* **The data**
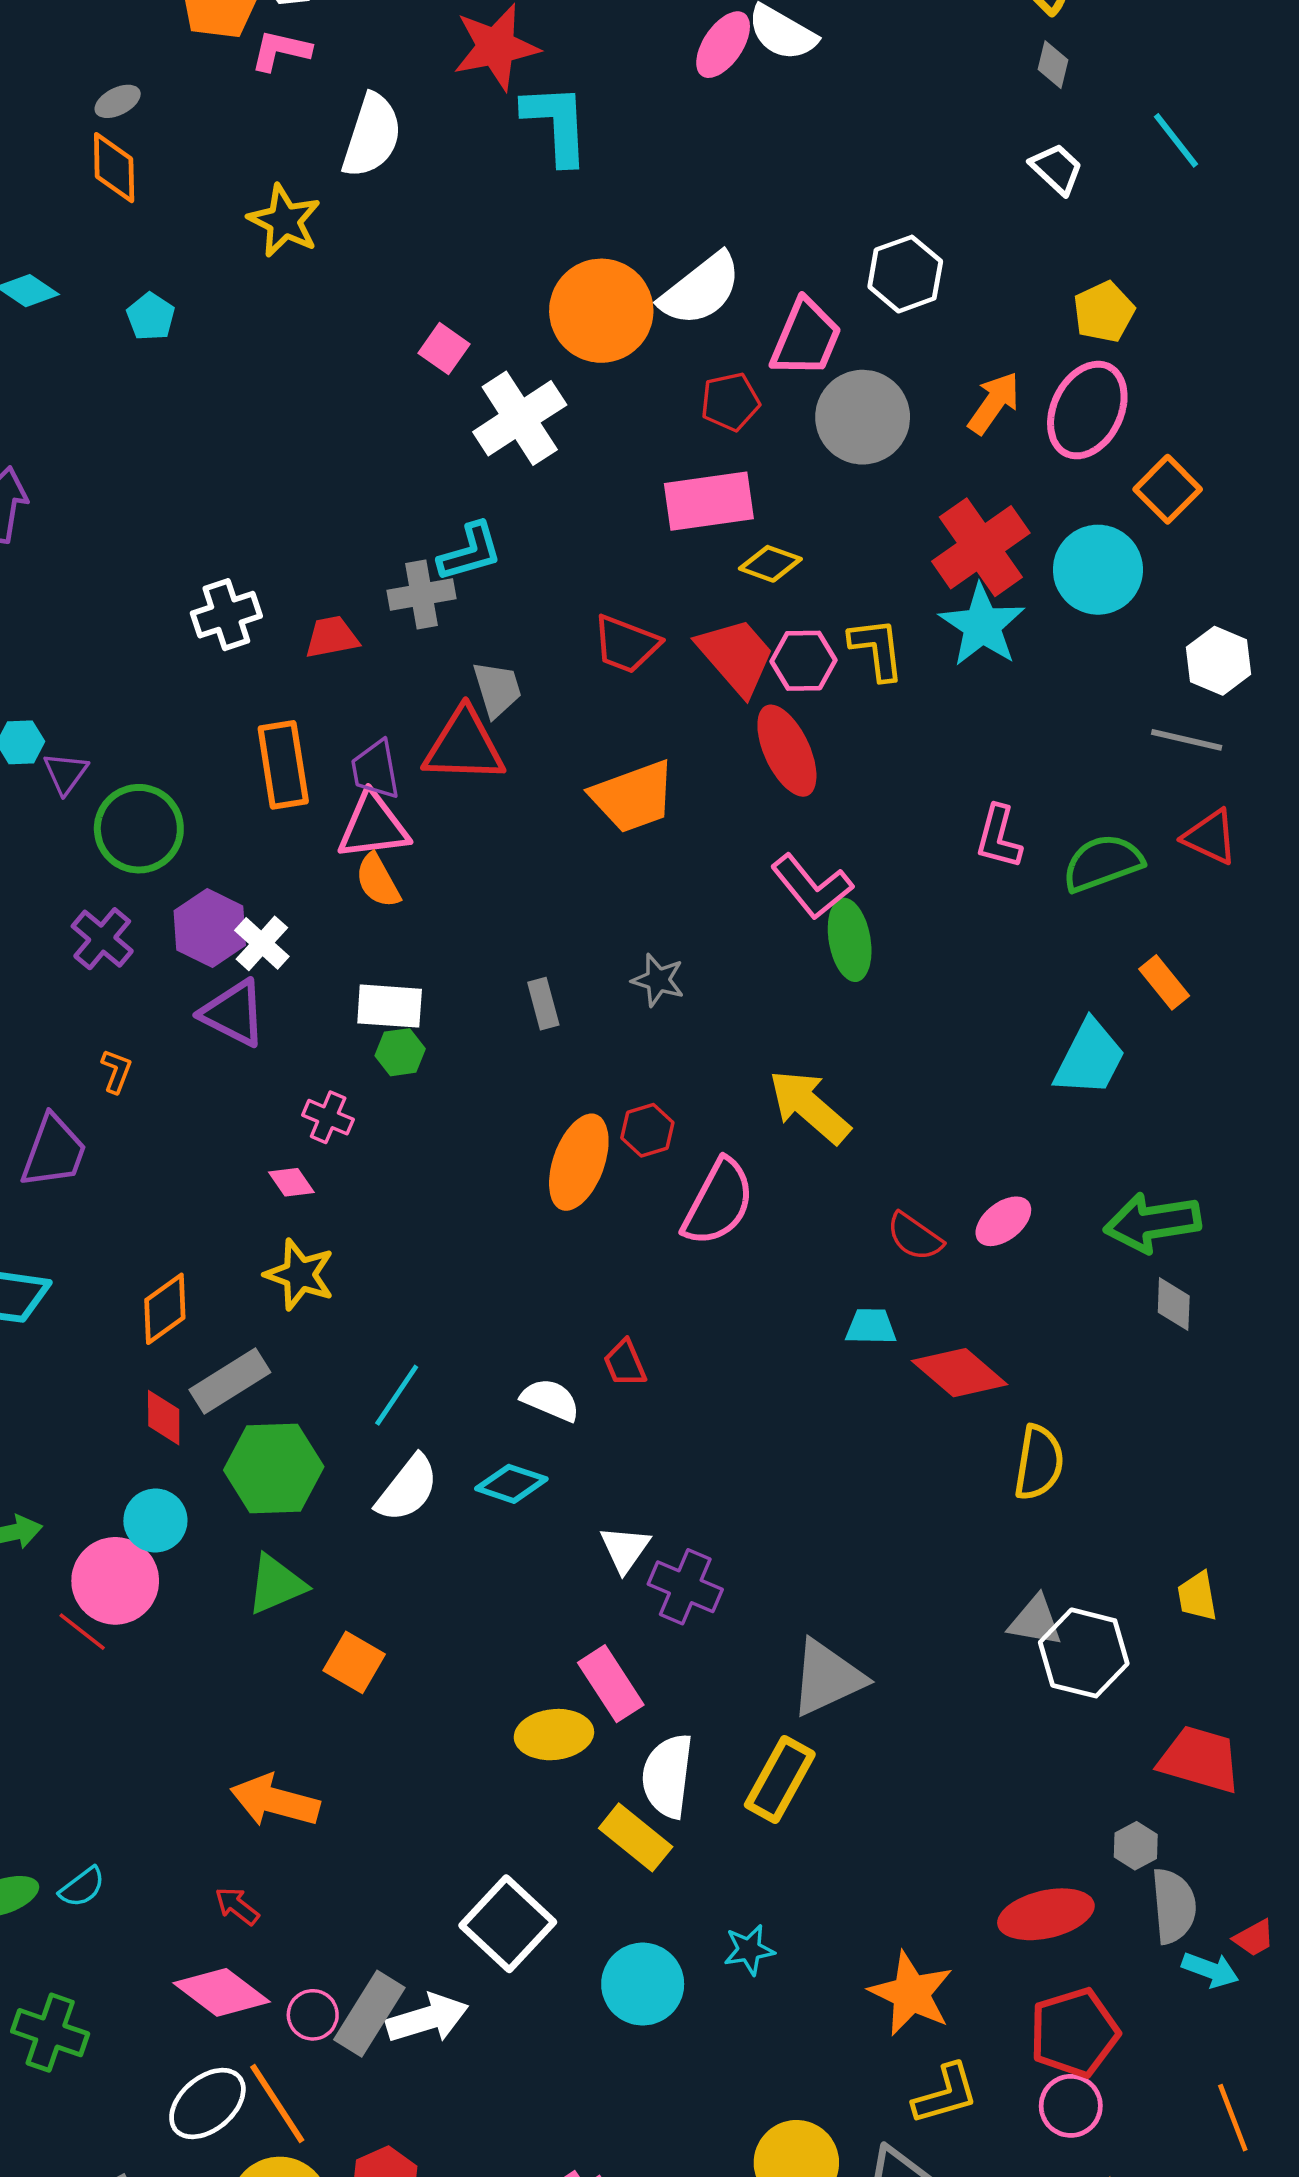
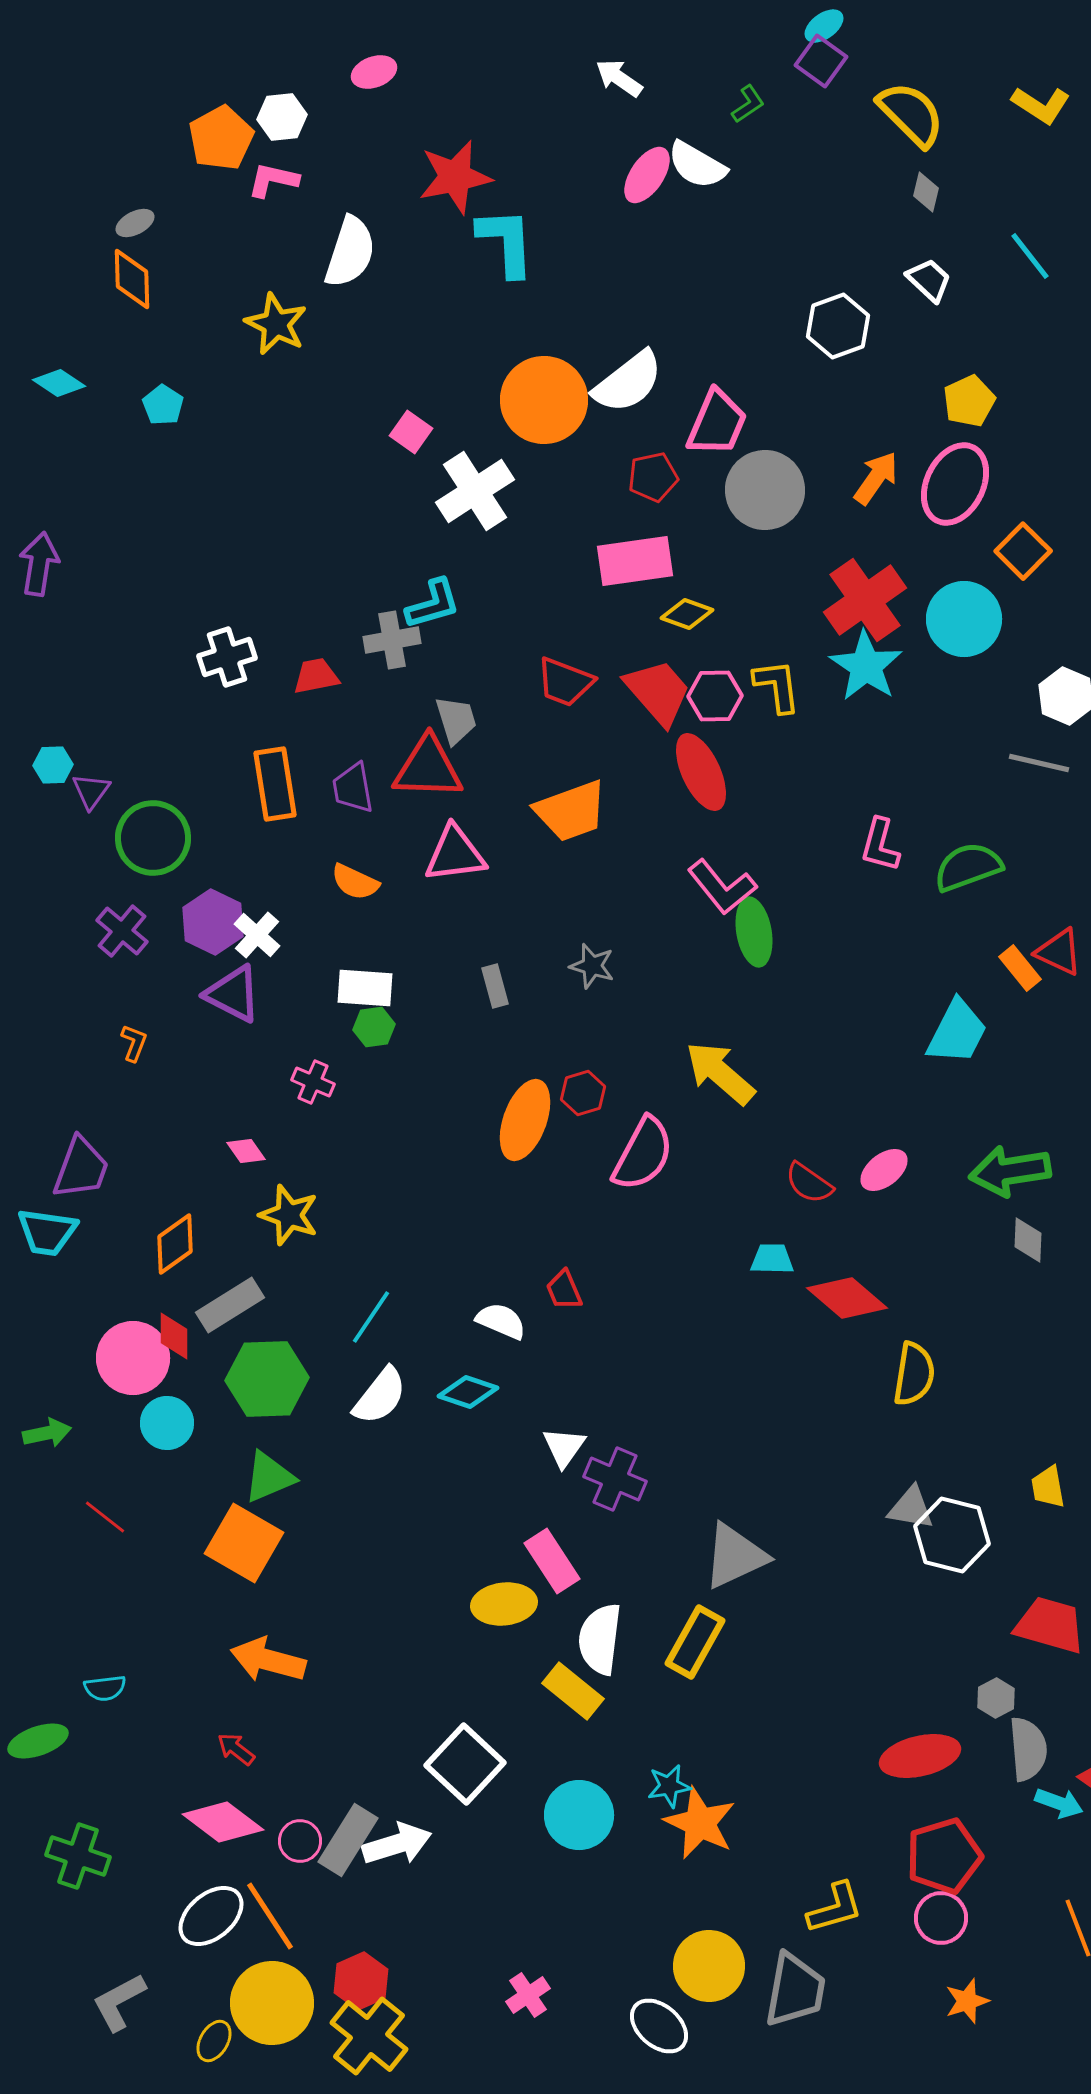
white hexagon: (905, 274) -> (838, 326), moved
pink triangle: (373, 826) -> (455, 854), moved
red triangle: (1210, 837) -> (1059, 952), moved
orange semicircle: (378, 881) -> (355, 882), turned -36
purple trapezoid: (54, 1152) -> (81, 1168), moved
pink diamond: (291, 1182) -> (246, 1151), moved
pink circle: (115, 1581) -> (133, 1358), moved
orange square: (354, 1662) -> (244, 1543), moved, size x1.5
cyan semicircle: (82, 1887) -> (105, 1688), moved, turned 30
orange star: (911, 1994) -> (700, 1823), moved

* **Aim of the exercise**
The output is the data above, repeated exactly, with pictures omitted.

* **Answer to this exercise**
white hexagon: (905, 274) -> (838, 326), moved
pink triangle: (373, 826) -> (455, 854), moved
red triangle: (1210, 837) -> (1059, 952), moved
orange semicircle: (378, 881) -> (355, 882), turned -36
purple trapezoid: (54, 1152) -> (81, 1168), moved
pink diamond: (291, 1182) -> (246, 1151), moved
pink circle: (115, 1581) -> (133, 1358), moved
orange square: (354, 1662) -> (244, 1543), moved, size x1.5
cyan semicircle: (82, 1887) -> (105, 1688), moved, turned 30
orange star: (911, 1994) -> (700, 1823), moved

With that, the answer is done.